Some lines below hold "pink". Pick them out and copy them.

▶ Data supplied
━━━━━━

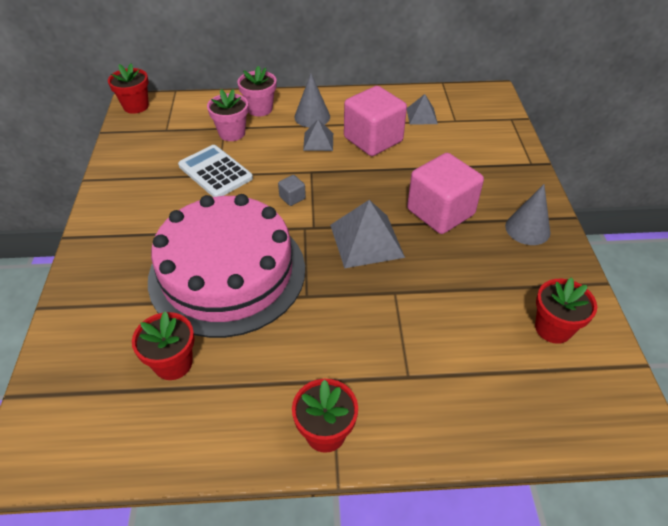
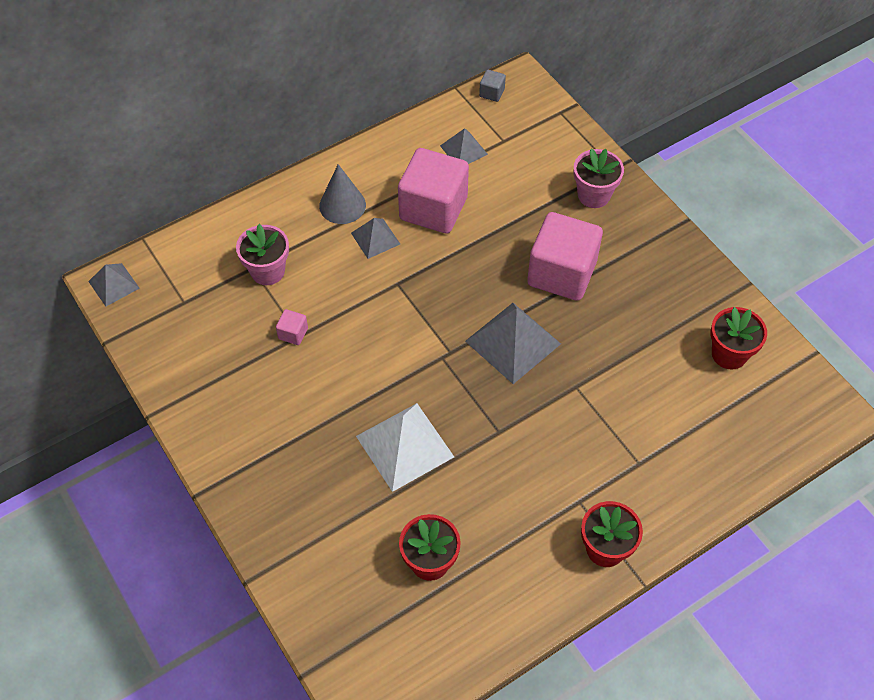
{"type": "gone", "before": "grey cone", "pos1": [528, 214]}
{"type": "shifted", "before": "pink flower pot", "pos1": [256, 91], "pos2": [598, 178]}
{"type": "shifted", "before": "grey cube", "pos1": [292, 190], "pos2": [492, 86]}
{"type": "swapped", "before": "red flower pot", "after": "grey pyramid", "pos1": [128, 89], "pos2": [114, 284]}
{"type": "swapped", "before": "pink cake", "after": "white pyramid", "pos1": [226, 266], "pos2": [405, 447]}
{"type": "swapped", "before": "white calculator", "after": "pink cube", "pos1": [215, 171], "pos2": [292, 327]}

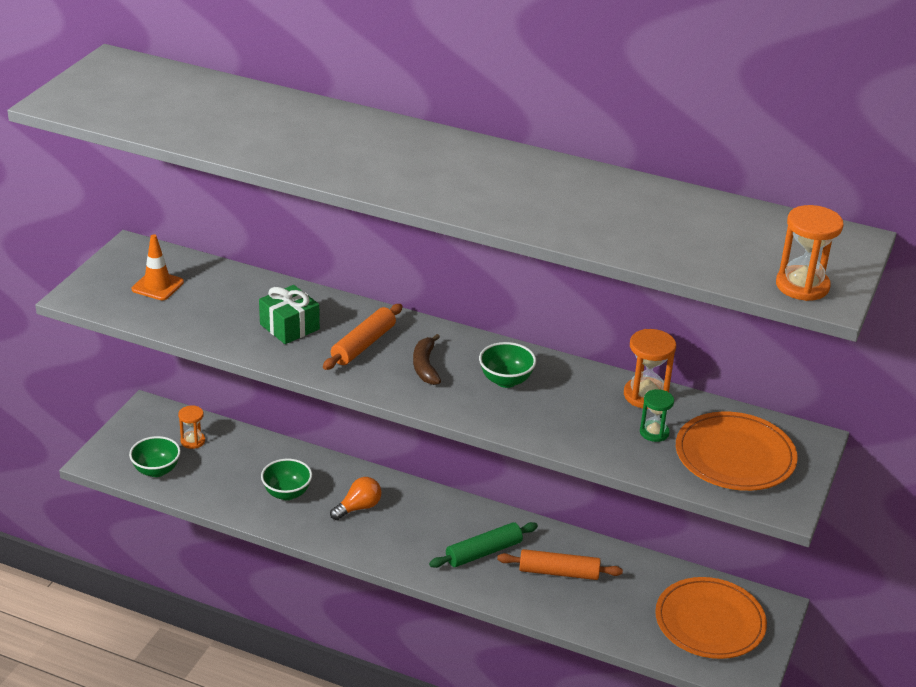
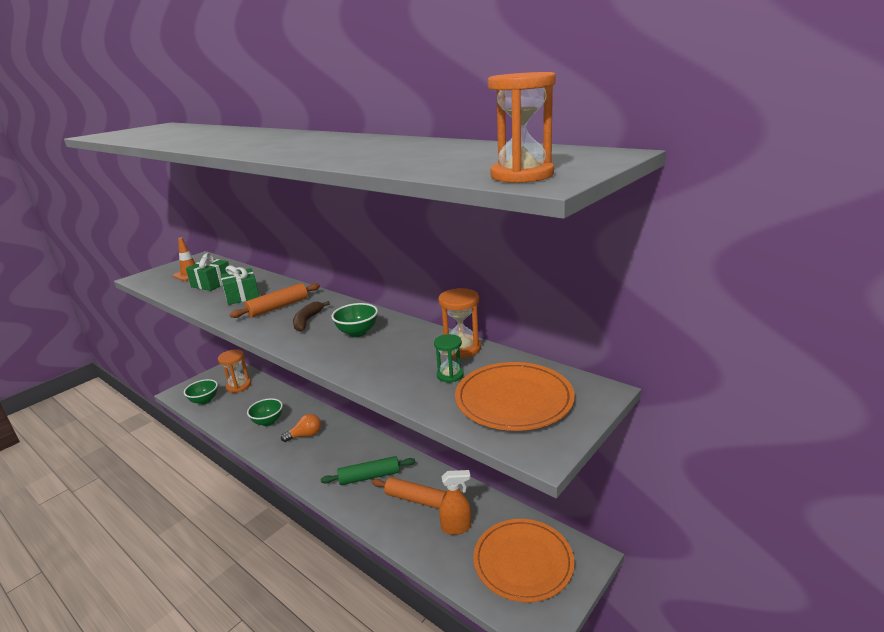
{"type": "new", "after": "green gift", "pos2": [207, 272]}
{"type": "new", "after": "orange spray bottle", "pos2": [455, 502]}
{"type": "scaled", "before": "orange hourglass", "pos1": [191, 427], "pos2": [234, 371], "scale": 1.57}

━━━━━━

▶ Expected answer
{"type": "shifted", "before": "pink flower pot", "pos1": [256, 91], "pos2": [598, 178]}
{"type": "swapped", "before": "pink cake", "after": "white pyramid", "pos1": [226, 266], "pos2": [405, 447]}
{"type": "swapped", "before": "white calculator", "after": "pink cube", "pos1": [215, 171], "pos2": [292, 327]}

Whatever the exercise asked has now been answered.